EXERCISE GOAL: Please write out the lines of the data exactly, beginning with the first and ending with the line containing "rocket in dark"; leave the pictures behind.

---*---

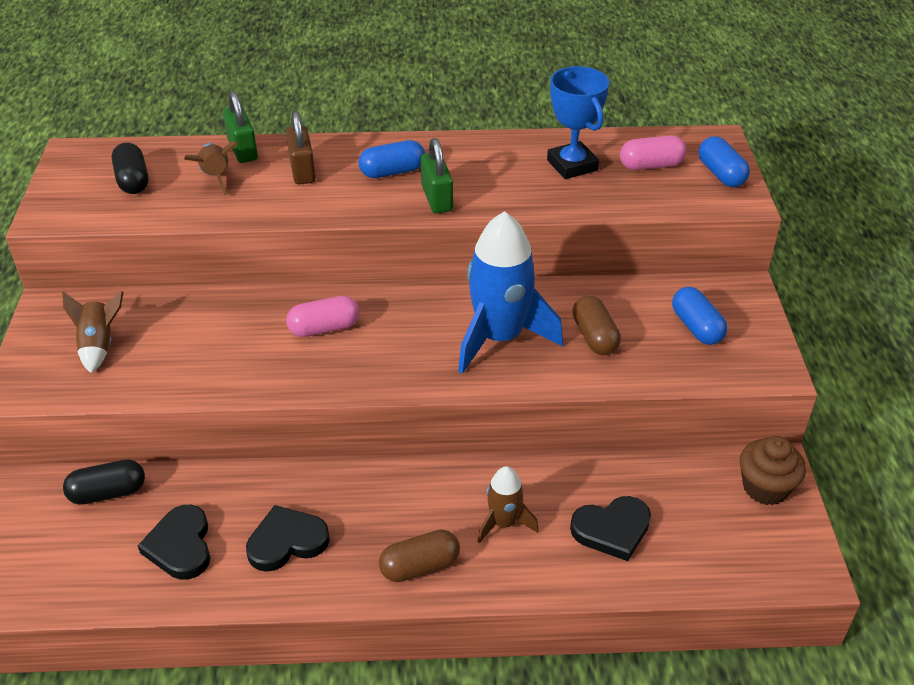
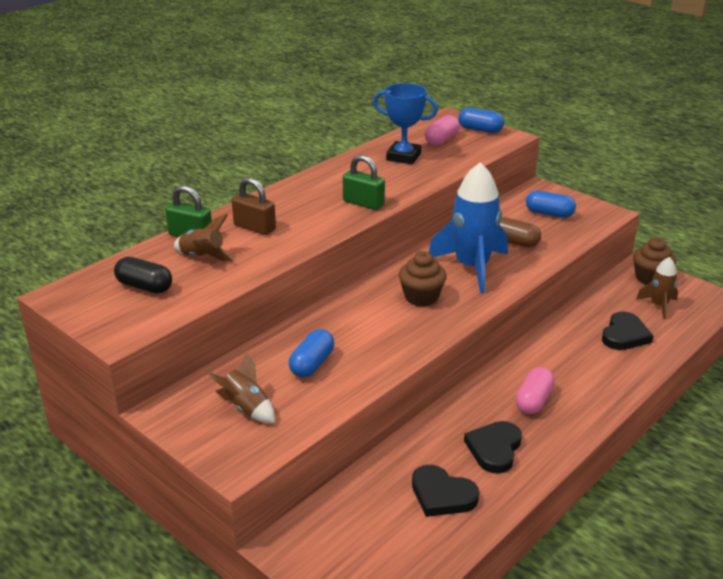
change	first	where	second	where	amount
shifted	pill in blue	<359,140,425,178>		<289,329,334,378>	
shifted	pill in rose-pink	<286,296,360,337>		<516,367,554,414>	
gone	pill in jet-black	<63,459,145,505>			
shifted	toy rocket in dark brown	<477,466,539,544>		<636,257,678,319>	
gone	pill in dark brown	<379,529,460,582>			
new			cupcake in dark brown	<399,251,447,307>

---*---

WRITTEN SOLUTION:
change	first	where	second	where	amount
shifted	pill in blue	<359,140,425,178>		<289,329,334,378>	
shifted	pill in rose-pink	<286,296,360,337>		<516,367,554,414>	
gone	pill in jet-black	<63,459,145,505>			
shifted	toy rocket in dark brown	<477,466,539,544>		<636,257,678,319>	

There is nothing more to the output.